Task prompt: The copy has to match the records word for word and include no pictures.

Image sets with object changes:
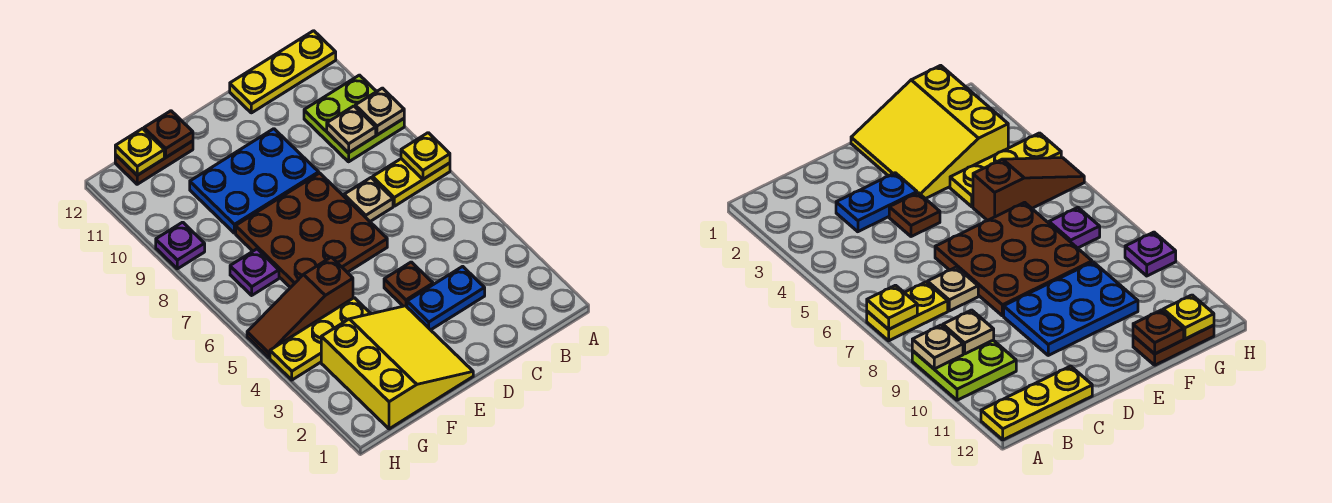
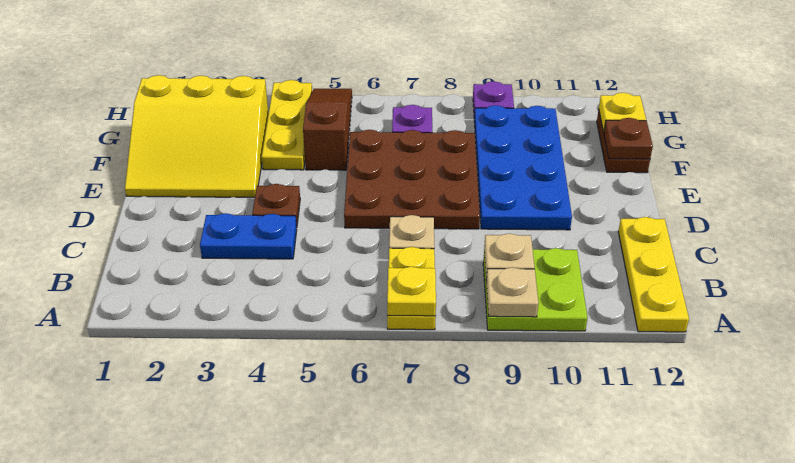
blue plate C3:D3 level 1 -> blue plate C3:C4 level 1
blue plate D9:F10 level 1 -> blue plate D9:G10 level 1

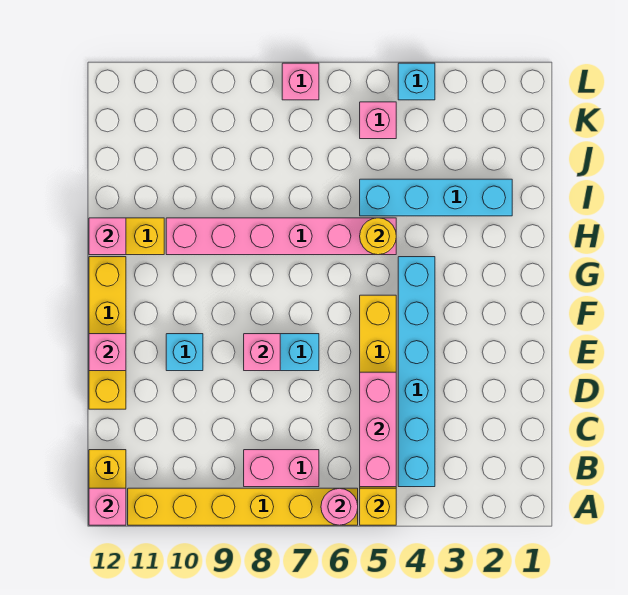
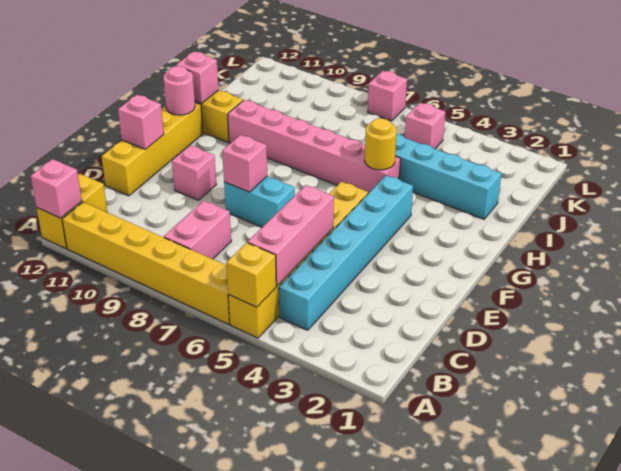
pink round brick A6 level 2 -> pink round brick G12 level 2
pink brick B7:B8 level 1 -> pink brick B8:C8 level 1
cyan brick E10 level 1 -> pink brick E10 level 1
cyan brick L4 level 1 -> none

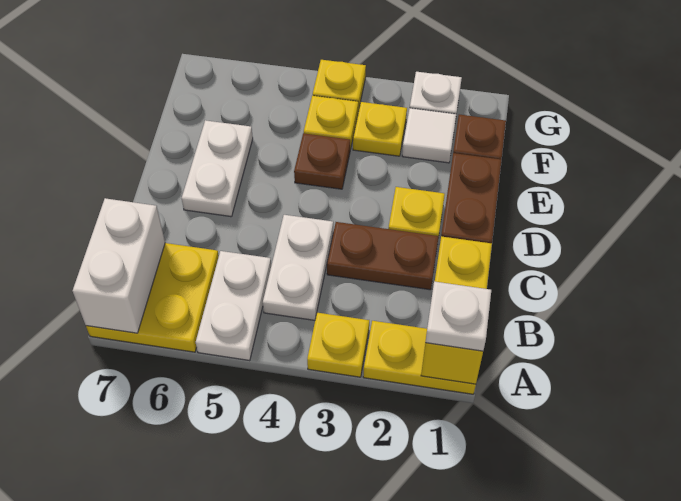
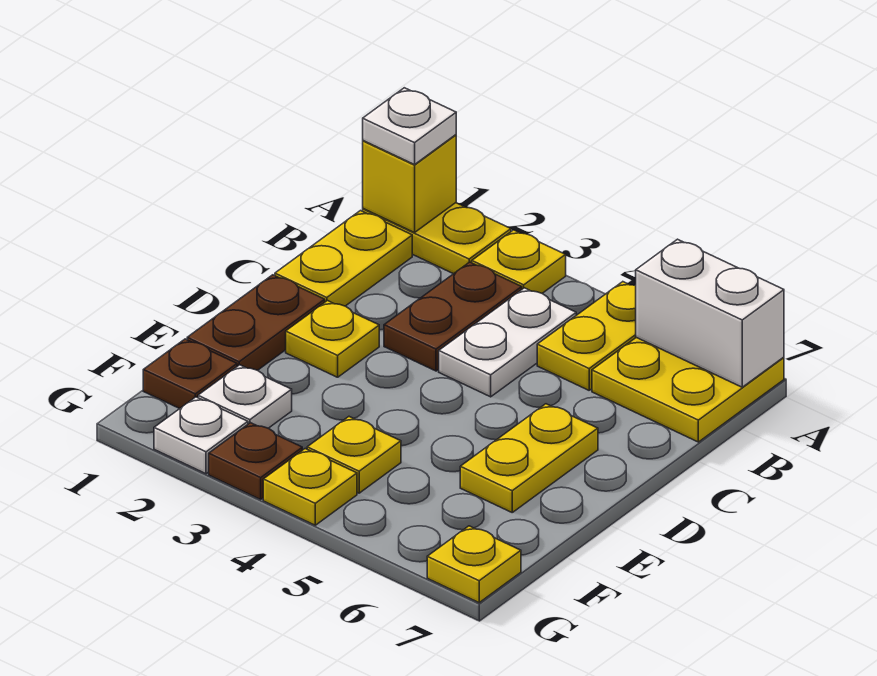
white plate A5:B5 level 1 -> yellow plate A5:B5 level 1
white brick A7:B7 level 2 -> white brick A6:A7 level 2
brown plate C2:C3 level 1 -> brown plate B3:C3 level 1
white plate D6:E6 level 1 -> yellow plate D6:E6 level 1
brown plate E4 level 1 -> brown plate G3 level 1
white tile F2 level 1 -> white plate F2 level 1
yellow plate F3 level 1 -> yellow plate G7 level 1

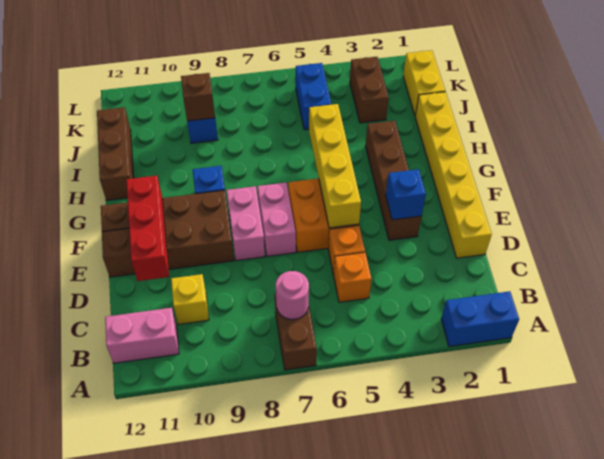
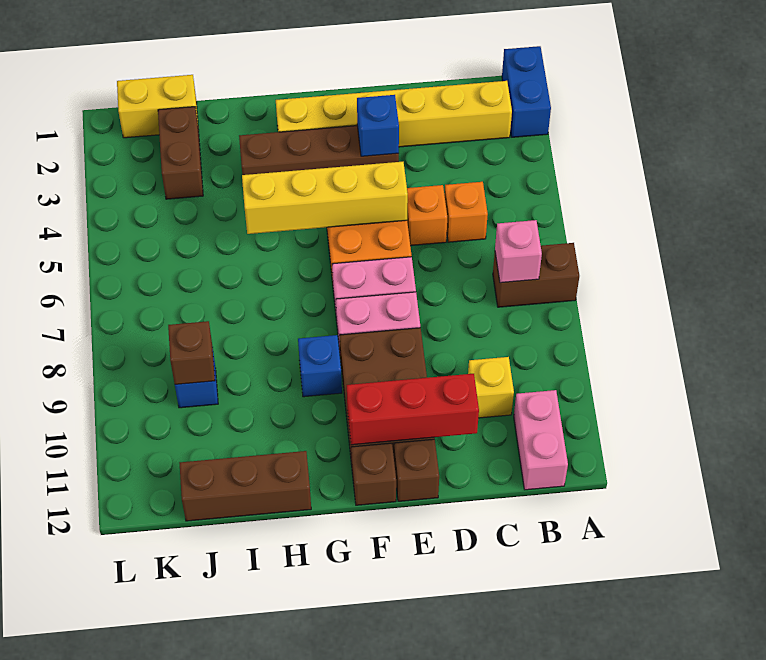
pink round brick B7 level 2 -> pink brick B7 level 2
yellow brick D1:I1 level 1 -> yellow brick B2:G2 level 1
brown brick J3:K3 level 1 -> brown brick J2:J3 level 1
blue brick J5:K5 level 1 -> none

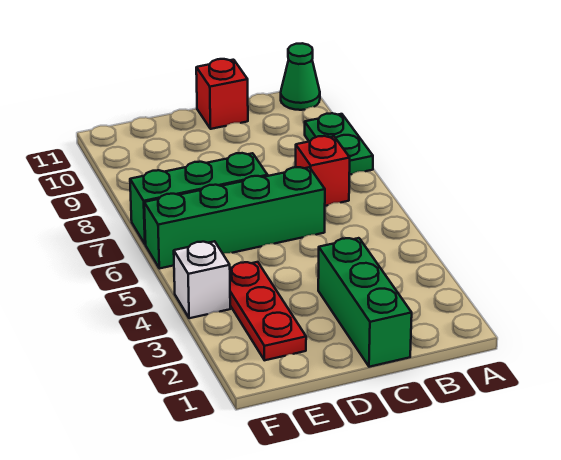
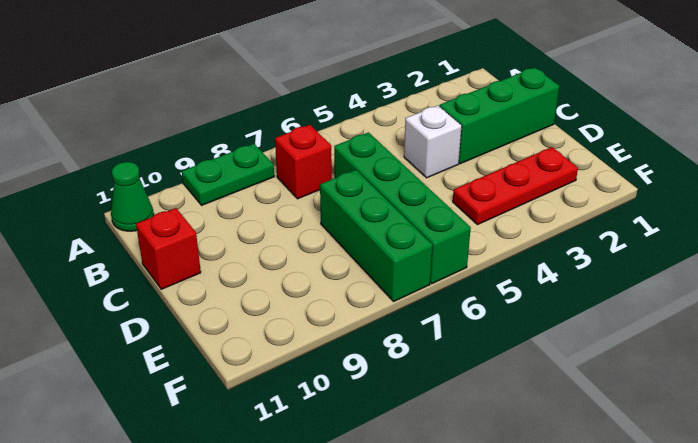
white brick F4 level 1 -> white brick C4 level 1

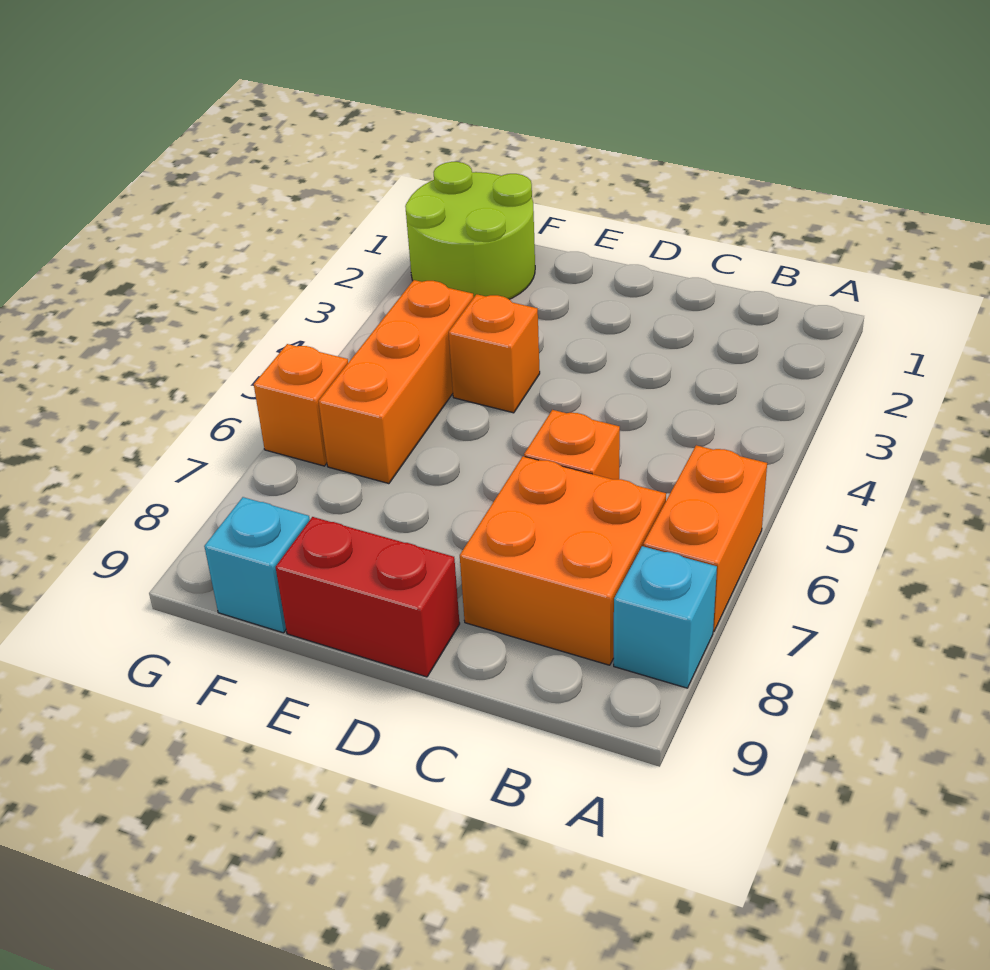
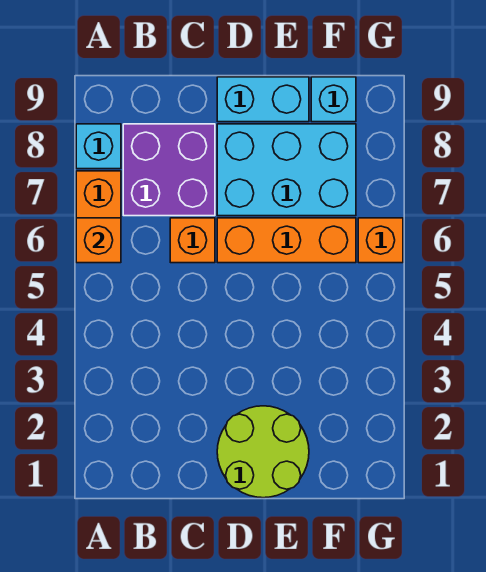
orange brick B7:C8 level 1 -> purple brick B7:C8 level 1
none -> cyan brick D7:F8 level 1
red brick D9:E9 level 1 -> cyan brick D9:E9 level 1
orange brick E4 level 1 -> orange brick A6 level 2
lime round brick F1:G2 level 1 -> lime round brick D1:E2 level 1
orange brick F4:F6 level 1 -> orange brick D6:F6 level 1

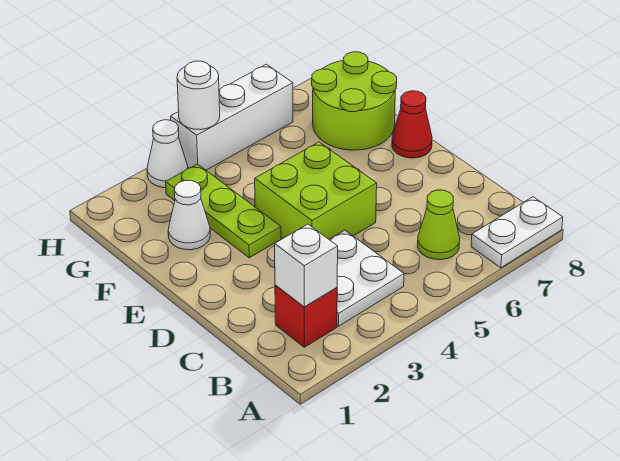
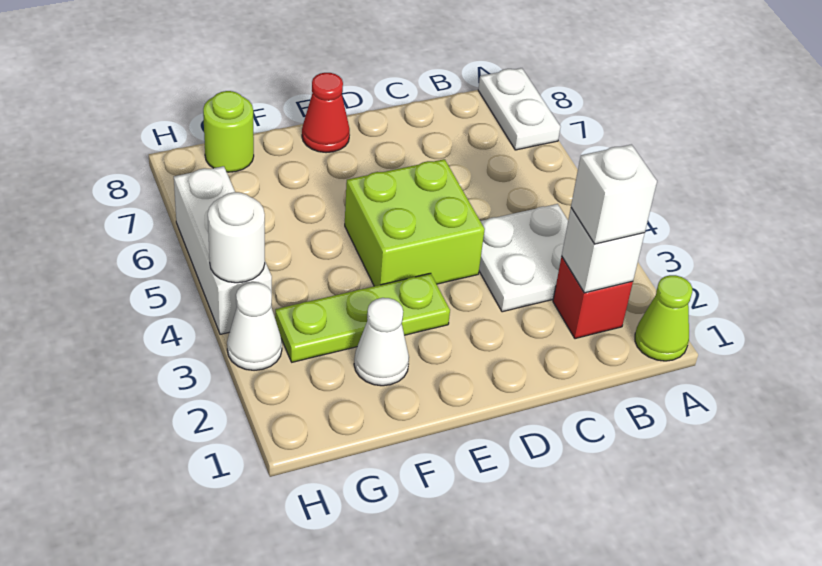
none -> white brick B2 level 3
lime cone B6 level 1 -> lime cone A1 level 1
lime round brick F7:G8 level 1 -> lime round brick G8 level 1

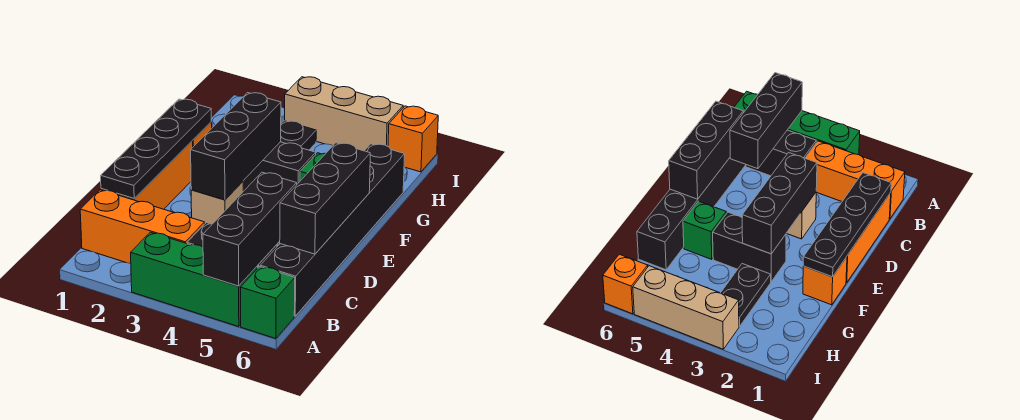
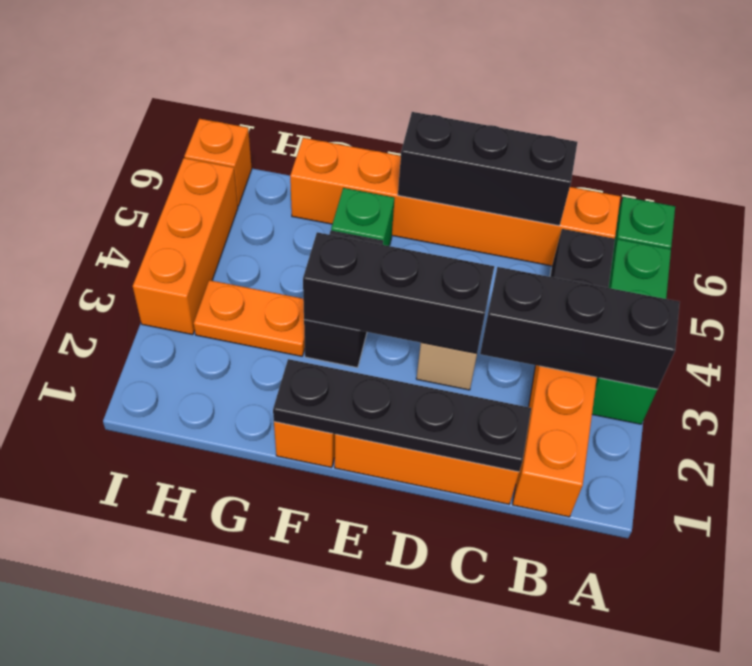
black brick A5:C5 level 2 -> black brick A3:C3 level 2
black brick B6:G6 level 1 -> orange brick B6:G6 level 1
black plate G3:H3 level 1 -> orange plate G3:H3 level 1
tan brick I3:I5 level 1 -> orange brick I3:I5 level 1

Task output:
blue plate C3:D3 level 1 -> blue plate C3:C4 level 1
blue plate D9:F10 level 1 -> blue plate D9:G10 level 1

pink round brick A6 level 2 -> pink round brick G12 level 2
pink brick B7:B8 level 1 -> pink brick B8:C8 level 1
cyan brick E10 level 1 -> pink brick E10 level 1
cyan brick L4 level 1 -> none

white plate A5:B5 level 1 -> yellow plate A5:B5 level 1
white brick A7:B7 level 2 -> white brick A6:A7 level 2
brown plate C2:C3 level 1 -> brown plate B3:C3 level 1
white plate D6:E6 level 1 -> yellow plate D6:E6 level 1
brown plate E4 level 1 -> brown plate G3 level 1
white tile F2 level 1 -> white plate F2 level 1
yellow plate F3 level 1 -> yellow plate G7 level 1

pink round brick B7 level 2 -> pink brick B7 level 2
yellow brick D1:I1 level 1 -> yellow brick B2:G2 level 1
brown brick J3:K3 level 1 -> brown brick J2:J3 level 1
blue brick J5:K5 level 1 -> none

white brick F4 level 1 -> white brick C4 level 1

orange brick B7:C8 level 1 -> purple brick B7:C8 level 1
none -> cyan brick D7:F8 level 1
red brick D9:E9 level 1 -> cyan brick D9:E9 level 1
orange brick E4 level 1 -> orange brick A6 level 2
lime round brick F1:G2 level 1 -> lime round brick D1:E2 level 1
orange brick F4:F6 level 1 -> orange brick D6:F6 level 1

none -> white brick B2 level 3
lime cone B6 level 1 -> lime cone A1 level 1
lime round brick F7:G8 level 1 -> lime round brick G8 level 1

black brick A5:C5 level 2 -> black brick A3:C3 level 2
black brick B6:G6 level 1 -> orange brick B6:G6 level 1
black plate G3:H3 level 1 -> orange plate G3:H3 level 1
tan brick I3:I5 level 1 -> orange brick I3:I5 level 1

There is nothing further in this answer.